**ASSIGNMENT**:
Below are the entries; give again exactly the lines from the one mentioning "orange L-shape: (323, 184)" through the one mentioning "gray line: (20, 51) -> (16, 23), moved", inclusive.

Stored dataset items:
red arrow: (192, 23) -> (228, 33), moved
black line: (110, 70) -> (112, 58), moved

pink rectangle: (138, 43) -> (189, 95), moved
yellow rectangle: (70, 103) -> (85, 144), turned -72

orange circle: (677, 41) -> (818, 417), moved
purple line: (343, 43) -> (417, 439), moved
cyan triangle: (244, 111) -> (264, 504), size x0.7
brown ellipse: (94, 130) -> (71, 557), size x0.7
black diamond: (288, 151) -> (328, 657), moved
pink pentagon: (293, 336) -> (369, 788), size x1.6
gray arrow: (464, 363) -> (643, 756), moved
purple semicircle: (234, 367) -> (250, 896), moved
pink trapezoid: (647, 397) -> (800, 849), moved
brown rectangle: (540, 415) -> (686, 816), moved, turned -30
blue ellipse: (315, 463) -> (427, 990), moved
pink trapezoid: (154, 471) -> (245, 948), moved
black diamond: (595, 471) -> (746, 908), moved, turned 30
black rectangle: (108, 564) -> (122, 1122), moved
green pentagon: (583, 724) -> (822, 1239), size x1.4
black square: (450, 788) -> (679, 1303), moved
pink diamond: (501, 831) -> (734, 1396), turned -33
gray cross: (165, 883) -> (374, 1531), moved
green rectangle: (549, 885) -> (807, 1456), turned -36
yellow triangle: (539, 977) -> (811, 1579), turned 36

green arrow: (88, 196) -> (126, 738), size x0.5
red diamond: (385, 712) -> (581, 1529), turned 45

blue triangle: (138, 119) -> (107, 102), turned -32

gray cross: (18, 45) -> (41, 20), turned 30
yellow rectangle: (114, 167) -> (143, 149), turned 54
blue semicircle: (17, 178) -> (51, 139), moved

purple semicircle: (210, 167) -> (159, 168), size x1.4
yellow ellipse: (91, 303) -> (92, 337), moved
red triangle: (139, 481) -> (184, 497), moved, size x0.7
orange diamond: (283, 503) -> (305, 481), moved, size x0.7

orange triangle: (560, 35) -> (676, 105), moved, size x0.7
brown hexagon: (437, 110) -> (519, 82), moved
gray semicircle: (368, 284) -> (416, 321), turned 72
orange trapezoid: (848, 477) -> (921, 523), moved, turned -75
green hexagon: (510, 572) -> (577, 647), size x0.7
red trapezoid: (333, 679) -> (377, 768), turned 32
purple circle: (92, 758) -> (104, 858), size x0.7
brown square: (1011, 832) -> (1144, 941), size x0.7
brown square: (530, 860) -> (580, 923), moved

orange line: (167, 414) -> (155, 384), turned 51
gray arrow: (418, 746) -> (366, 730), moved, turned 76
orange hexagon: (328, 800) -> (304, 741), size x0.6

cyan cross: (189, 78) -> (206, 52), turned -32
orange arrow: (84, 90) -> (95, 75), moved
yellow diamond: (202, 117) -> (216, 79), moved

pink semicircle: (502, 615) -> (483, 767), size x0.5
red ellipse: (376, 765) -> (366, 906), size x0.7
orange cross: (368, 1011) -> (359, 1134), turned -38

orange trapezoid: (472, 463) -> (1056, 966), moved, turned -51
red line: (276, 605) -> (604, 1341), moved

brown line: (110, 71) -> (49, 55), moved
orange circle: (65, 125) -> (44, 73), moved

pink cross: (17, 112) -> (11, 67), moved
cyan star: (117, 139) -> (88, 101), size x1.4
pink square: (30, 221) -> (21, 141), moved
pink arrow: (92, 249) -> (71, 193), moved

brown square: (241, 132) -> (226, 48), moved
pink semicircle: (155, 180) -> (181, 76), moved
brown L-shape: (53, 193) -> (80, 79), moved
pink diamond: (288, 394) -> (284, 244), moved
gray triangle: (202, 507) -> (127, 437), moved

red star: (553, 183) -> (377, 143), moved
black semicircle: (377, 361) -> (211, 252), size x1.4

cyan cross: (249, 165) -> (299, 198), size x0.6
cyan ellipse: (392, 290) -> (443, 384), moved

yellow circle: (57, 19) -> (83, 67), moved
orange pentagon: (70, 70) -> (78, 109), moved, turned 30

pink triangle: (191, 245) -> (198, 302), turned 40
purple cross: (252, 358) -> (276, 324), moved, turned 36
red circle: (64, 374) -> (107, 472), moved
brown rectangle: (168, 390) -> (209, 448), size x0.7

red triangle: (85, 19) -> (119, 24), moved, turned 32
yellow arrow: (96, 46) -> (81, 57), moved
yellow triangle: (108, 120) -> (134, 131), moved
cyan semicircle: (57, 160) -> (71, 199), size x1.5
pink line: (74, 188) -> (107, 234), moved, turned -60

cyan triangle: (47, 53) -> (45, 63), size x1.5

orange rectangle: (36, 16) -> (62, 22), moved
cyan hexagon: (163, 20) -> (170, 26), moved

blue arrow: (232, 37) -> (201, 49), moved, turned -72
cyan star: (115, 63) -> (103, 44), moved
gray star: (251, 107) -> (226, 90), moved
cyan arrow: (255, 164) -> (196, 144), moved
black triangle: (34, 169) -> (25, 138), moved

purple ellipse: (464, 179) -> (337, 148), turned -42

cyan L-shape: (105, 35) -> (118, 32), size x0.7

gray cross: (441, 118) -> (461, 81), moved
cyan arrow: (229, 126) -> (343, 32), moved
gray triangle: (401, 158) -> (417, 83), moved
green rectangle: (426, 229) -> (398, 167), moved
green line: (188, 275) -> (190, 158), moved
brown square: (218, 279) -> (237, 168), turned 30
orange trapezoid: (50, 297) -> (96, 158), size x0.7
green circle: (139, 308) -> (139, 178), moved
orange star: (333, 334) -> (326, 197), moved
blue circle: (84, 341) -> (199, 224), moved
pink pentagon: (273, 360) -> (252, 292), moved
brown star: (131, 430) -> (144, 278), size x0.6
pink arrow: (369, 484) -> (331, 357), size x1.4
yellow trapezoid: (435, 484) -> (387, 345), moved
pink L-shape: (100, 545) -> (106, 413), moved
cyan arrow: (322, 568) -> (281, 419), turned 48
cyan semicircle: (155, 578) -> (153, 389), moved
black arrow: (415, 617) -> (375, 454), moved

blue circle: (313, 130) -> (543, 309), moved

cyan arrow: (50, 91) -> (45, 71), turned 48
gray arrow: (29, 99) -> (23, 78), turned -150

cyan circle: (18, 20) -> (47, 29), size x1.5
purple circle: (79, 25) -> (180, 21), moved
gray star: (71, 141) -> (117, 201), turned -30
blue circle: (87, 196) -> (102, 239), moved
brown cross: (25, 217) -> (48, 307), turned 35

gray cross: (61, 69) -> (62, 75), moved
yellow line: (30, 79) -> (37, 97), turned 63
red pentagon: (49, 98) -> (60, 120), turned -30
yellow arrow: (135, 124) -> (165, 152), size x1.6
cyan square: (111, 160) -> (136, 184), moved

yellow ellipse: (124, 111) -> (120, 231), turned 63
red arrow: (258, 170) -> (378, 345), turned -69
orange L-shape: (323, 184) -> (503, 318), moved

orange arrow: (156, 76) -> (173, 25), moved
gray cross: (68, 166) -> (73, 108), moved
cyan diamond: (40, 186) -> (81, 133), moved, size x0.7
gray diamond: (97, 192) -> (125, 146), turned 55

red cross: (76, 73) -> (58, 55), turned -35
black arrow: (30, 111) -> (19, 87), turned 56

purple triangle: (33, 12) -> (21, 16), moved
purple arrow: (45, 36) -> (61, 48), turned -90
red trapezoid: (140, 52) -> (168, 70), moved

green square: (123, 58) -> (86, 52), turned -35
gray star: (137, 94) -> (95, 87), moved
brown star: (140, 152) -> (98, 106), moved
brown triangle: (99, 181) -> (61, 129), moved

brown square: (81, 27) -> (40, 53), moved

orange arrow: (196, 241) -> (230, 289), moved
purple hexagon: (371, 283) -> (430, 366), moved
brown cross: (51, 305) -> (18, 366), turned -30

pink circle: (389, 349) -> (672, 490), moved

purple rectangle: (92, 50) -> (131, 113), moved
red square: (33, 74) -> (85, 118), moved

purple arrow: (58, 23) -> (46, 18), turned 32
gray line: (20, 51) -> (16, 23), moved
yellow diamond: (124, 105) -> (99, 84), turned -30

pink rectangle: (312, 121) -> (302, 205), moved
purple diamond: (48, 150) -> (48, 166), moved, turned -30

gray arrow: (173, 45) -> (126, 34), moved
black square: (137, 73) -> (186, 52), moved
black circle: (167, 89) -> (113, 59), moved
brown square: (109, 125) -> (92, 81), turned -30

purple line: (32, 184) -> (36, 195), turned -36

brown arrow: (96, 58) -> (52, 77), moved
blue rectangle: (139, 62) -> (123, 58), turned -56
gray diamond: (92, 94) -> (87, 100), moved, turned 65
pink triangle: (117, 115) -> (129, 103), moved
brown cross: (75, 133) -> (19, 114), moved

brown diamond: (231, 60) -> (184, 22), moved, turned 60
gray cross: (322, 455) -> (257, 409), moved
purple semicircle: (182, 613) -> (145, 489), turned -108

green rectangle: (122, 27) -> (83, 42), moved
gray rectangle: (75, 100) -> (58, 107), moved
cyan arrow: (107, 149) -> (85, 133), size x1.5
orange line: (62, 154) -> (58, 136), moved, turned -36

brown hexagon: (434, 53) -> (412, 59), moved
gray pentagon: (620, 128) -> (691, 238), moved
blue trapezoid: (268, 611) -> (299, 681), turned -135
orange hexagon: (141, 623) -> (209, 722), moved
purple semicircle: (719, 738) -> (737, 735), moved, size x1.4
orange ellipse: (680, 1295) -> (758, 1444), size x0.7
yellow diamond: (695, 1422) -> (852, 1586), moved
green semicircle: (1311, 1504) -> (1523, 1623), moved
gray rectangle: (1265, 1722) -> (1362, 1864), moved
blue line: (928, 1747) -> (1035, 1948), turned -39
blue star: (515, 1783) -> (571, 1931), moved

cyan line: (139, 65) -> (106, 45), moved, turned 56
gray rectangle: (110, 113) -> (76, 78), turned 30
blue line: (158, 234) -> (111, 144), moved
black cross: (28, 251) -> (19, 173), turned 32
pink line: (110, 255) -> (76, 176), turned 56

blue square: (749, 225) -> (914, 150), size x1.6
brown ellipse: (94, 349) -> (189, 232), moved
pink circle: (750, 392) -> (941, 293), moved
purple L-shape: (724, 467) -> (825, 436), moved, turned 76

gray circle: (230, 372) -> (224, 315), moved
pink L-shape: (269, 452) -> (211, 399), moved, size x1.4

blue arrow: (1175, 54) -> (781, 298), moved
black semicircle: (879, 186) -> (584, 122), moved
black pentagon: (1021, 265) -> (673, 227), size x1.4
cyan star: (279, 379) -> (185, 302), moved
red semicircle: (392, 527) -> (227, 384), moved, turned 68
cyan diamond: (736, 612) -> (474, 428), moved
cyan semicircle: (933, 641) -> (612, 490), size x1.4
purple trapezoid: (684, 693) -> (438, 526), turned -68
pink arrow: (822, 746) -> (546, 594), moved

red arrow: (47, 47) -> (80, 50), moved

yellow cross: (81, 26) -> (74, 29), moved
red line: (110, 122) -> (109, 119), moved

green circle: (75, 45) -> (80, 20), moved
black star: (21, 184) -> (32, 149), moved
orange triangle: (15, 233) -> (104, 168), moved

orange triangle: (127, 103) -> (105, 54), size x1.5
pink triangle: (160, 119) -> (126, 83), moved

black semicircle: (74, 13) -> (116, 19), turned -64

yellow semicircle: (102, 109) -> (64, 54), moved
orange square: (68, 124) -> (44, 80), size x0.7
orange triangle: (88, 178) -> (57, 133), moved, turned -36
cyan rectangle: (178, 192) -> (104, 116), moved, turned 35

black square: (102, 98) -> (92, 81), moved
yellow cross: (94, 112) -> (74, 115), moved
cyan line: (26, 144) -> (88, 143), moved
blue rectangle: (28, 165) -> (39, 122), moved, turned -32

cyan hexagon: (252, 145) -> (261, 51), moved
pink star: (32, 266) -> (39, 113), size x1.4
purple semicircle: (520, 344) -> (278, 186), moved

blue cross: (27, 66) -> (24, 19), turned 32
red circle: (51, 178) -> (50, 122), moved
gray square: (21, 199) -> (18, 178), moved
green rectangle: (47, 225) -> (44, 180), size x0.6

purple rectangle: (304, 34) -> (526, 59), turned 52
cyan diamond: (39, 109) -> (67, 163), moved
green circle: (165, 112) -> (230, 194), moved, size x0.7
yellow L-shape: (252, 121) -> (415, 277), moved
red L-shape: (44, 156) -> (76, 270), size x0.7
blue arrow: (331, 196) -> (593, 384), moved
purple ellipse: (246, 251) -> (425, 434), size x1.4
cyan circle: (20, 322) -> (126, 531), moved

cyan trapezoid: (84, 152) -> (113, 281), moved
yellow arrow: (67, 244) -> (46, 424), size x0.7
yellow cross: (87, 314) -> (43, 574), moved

**EXERCISE RESULT**:
orange L-shape: (323, 184) -> (503, 318), moved

orange arrow: (156, 76) -> (173, 25), moved
gray cross: (68, 166) -> (73, 108), moved
cyan diamond: (40, 186) -> (81, 133), moved, size x0.7
gray diamond: (97, 192) -> (125, 146), turned 55

red cross: (76, 73) -> (58, 55), turned -35
black arrow: (30, 111) -> (19, 87), turned 56

purple triangle: (33, 12) -> (21, 16), moved
purple arrow: (45, 36) -> (61, 48), turned -90
red trapezoid: (140, 52) -> (168, 70), moved

green square: (123, 58) -> (86, 52), turned -35
gray star: (137, 94) -> (95, 87), moved
brown star: (140, 152) -> (98, 106), moved
brown triangle: (99, 181) -> (61, 129), moved

brown square: (81, 27) -> (40, 53), moved

orange arrow: (196, 241) -> (230, 289), moved
purple hexagon: (371, 283) -> (430, 366), moved
brown cross: (51, 305) -> (18, 366), turned -30

pink circle: (389, 349) -> (672, 490), moved

purple rectangle: (92, 50) -> (131, 113), moved
red square: (33, 74) -> (85, 118), moved

purple arrow: (58, 23) -> (46, 18), turned 32
gray line: (20, 51) -> (16, 23), moved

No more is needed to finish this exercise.